**** The input ****

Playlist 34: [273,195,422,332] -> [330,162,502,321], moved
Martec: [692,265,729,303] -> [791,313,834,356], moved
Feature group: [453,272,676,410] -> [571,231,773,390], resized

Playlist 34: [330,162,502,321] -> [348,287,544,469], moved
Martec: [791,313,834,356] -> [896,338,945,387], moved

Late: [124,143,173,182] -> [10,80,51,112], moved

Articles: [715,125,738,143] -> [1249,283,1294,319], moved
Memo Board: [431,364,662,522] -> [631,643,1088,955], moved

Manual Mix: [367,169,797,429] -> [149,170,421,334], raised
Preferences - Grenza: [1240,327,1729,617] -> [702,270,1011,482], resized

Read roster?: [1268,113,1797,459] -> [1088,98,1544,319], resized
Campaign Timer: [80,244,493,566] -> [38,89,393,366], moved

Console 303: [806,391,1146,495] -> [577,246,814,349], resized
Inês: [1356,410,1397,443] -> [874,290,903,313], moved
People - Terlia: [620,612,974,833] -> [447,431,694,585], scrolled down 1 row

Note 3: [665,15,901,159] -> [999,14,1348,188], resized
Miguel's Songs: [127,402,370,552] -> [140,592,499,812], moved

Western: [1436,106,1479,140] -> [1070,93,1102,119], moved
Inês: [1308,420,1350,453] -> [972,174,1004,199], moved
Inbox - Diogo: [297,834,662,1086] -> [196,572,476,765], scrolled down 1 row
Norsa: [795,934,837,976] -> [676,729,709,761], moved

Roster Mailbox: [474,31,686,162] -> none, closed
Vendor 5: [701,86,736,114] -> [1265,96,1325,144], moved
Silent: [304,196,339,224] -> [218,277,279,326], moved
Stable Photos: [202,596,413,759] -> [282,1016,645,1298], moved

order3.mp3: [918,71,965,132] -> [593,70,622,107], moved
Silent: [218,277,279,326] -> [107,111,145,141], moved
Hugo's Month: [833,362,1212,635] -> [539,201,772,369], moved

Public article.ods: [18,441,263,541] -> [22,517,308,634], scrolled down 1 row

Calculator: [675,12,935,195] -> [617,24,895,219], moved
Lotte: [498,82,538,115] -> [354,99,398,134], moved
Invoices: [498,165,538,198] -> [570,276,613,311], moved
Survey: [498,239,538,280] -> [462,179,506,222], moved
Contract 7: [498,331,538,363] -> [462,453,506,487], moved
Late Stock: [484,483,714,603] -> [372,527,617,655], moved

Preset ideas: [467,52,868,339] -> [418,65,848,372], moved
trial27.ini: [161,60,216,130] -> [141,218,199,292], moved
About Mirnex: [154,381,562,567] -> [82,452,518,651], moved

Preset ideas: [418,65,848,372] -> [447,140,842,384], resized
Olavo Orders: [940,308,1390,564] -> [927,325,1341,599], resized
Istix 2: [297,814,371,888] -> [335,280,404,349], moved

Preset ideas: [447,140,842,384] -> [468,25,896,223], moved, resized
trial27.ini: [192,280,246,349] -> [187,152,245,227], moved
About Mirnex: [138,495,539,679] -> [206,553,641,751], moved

****

*What is required*.
Up to and including the last line above, starting with the line that contains "Preset ideas: [447,140,842,384]", return each line exactly and nothing else.

*Problem solution*.
Preset ideas: [447,140,842,384] -> [468,25,896,223], moved, resized
trial27.ini: [192,280,246,349] -> [187,152,245,227], moved
About Mirnex: [138,495,539,679] -> [206,553,641,751], moved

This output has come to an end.